WHAT YOU NEED TO DO
Turn the records below into a Markdown table with the columns Row and Record, giving each line its own numbered row and leaving out blank lines.

RECORDS FOR THE EXERCISE

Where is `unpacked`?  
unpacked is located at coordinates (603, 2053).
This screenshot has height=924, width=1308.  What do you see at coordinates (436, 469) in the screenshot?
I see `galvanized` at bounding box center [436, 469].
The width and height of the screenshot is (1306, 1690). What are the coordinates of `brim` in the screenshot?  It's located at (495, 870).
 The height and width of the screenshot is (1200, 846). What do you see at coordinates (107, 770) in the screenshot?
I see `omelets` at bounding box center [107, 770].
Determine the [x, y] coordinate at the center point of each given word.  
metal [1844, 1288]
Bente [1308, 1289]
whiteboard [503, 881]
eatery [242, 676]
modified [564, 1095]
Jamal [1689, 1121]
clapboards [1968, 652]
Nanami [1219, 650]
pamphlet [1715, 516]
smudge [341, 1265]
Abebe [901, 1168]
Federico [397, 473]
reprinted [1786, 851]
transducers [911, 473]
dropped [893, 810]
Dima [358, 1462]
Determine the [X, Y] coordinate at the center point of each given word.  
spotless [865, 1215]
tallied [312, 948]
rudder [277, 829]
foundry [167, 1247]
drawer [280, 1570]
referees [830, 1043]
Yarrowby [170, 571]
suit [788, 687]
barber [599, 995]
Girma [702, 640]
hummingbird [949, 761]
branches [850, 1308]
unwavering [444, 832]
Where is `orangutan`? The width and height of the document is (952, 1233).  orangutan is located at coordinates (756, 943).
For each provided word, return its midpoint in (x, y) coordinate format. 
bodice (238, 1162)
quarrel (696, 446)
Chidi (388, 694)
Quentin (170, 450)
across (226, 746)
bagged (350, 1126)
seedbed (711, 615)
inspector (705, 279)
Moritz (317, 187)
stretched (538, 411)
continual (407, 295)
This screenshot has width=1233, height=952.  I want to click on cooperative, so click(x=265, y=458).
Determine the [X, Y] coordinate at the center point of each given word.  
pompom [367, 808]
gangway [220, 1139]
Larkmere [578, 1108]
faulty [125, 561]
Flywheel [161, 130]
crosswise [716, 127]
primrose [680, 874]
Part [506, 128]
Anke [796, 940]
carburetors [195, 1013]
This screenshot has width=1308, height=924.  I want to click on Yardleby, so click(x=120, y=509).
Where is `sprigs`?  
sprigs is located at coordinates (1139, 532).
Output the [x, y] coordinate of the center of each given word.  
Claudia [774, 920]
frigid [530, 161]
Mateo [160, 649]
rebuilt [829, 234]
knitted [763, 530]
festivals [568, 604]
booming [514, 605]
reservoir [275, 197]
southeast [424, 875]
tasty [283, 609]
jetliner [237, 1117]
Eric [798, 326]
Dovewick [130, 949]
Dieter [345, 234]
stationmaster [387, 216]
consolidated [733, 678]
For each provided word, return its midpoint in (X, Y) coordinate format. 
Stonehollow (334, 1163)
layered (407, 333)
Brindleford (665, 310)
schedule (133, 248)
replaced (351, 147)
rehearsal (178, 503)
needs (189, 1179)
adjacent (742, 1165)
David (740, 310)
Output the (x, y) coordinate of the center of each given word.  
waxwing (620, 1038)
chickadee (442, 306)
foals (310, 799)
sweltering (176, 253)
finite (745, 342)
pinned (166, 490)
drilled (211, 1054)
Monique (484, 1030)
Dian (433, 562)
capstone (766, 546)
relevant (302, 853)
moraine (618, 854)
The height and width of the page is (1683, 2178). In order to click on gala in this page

TASK RESULT
| Row | Record |
|---|---|
| 1 | Where is `unpacked`?   |
| 2 | unpacked is located at coordinates (603, 2053). |
| 3 | This screenshot has height=924, width=1308.  What do you see at coordinates (436, 469) in the screenshot? |
| 4 | I see `galvanized` at bounding box center [436, 469]. |
| 5 | The width and height of the screenshot is (1306, 1690). What are the coordinates of `brim` in the screenshot?  It's located at (495, 870). |
| 6 |  The height and width of the screenshot is (1200, 846). What do you see at coordinates (107, 770) in the screenshot? |
| 7 | I see `omelets` at bounding box center [107, 770]. |
| 8 | Determine the [x, y] coordinate at the center point of each given word.   |
| 9 | metal [1844, 1288] |
| 10 | Bente [1308, 1289] |
| 11 | whiteboard [503, 881] |
| 12 | eatery [242, 676] |
| 13 | modified [564, 1095] |
| 14 | Jamal [1689, 1121] |
| 15 | clapboards [1968, 652] |
| 16 | Nanami [1219, 650] |
| 17 | pamphlet [1715, 516] |
| 18 | smudge [341, 1265] |
| 19 | Abebe [901, 1168] |
| 20 | Federico [397, 473] |
| 21 | reprinted [1786, 851] |
| 22 | transducers [911, 473] |
| 23 | dropped [893, 810] |
| 24 | Dima [358, 1462] |
| 25 | Determine the [X, Y] coordinate at the center point of each given word.   |
| 26 | spotless [865, 1215] |
| 27 | tallied [312, 948] |
| 28 | rudder [277, 829] |
| 29 | foundry [167, 1247] |
| 30 | drawer [280, 1570] |
| 31 | referees [830, 1043] |
| 32 | Yarrowby [170, 571] |
| 33 | suit [788, 687] |
| 34 | barber [599, 995] |
| 35 | Girma [702, 640] |
| 36 | hummingbird [949, 761] |
| 37 | branches [850, 1308] |
| 38 | unwavering [444, 832] |
| 39 | Where is `orangutan`? The width and height of the document is (952, 1233).  orangutan is located at coordinates (756, 943). |
| 40 | For each provided word, return its midpoint in (x, y) coordinate format.  |
| 41 | bodice (238, 1162) |
| 42 | quarrel (696, 446) |
| 43 | Chidi (388, 694) |
| 44 | Quentin (170, 450) |
| 45 | across (226, 746) |
| 46 | bagged (350, 1126) |
| 47 | seedbed (711, 615) |
| 48 | inspector (705, 279) |
| 49 | Moritz (317, 187) |
| 50 | stretched (538, 411) |
| 51 | continual (407, 295) |
| 52 | This screenshot has width=1233, height=952.  I want to click on cooperative, so click(x=265, y=458). |
| 53 | Determine the [X, Y] coordinate at the center point of each given word.   |
| 54 | pompom [367, 808] |
| 55 | gangway [220, 1139] |
| 56 | Larkmere [578, 1108] |
| 57 | faulty [125, 561] |
| 58 | Flywheel [161, 130] |
| 59 | crosswise [716, 127] |
| 60 | primrose [680, 874] |
| 61 | Part [506, 128] |
| 62 | Anke [796, 940] |
| 63 | carburetors [195, 1013] |
| 64 | This screenshot has width=1308, height=924.  I want to click on Yardleby, so click(x=120, y=509). |
| 65 | Where is `sprigs`?   |
| 66 | sprigs is located at coordinates (1139, 532). |
| 67 | Output the [x, y] coordinate of the center of each given word.   |
| 68 | Claudia [774, 920] |
| 69 | frigid [530, 161] |
| 70 | Mateo [160, 649] |
| 71 | rebuilt [829, 234] |
| 72 | knitted [763, 530] |
| 73 | festivals [568, 604] |
| 74 | booming [514, 605] |
| 75 | reservoir [275, 197] |
| 76 | southeast [424, 875] |
| 77 | tasty [283, 609] |
| 78 | jetliner [237, 1117] |
| 79 | Eric [798, 326] |
| 80 | Dovewick [130, 949] |
| 81 | Dieter [345, 234] |
| 82 | stationmaster [387, 216] |
| 83 | consolidated [733, 678] |
| 84 | For each provided word, return its midpoint in (X, Y) coordinate format.  |
| 85 | Stonehollow (334, 1163) |
| 86 | layered (407, 333) |
| 87 | Brindleford (665, 310) |
| 88 | schedule (133, 248) |
| 89 | replaced (351, 147) |
| 90 | rehearsal (178, 503) |
| 91 | needs (189, 1179) |
| 92 | adjacent (742, 1165) |
| 93 | David (740, 310) |
| 94 | Output the (x, y) coordinate of the center of each given word.   |
| 95 | waxwing (620, 1038) |
| 96 | chickadee (442, 306) |
| 97 | foals (310, 799) |
| 98 | sweltering (176, 253) |
| 99 | finite (745, 342) |
| 100 | pinned (166, 490) |
| 101 | drilled (211, 1054) |
| 102 | Monique (484, 1030) |
| 103 | Dian (433, 562) |
| 104 | capstone (766, 546) |
| 105 | relevant (302, 853) |
| 106 | moraine (618, 854) |
| 107 | The height and width of the page is (1683, 2178). In order to click on gala in this page |